» THE TASK
Select, from the material below, each line with "DGND" in it.

» SOURCE INFORMATION

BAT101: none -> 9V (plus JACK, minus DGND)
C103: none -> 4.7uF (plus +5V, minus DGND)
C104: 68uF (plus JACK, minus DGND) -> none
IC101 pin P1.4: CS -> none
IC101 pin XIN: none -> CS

» TASK ANSWER
BAT101: none -> 9V (plus JACK, minus DGND)
C103: none -> 4.7uF (plus +5V, minus DGND)
C104: 68uF (plus JACK, minus DGND) -> none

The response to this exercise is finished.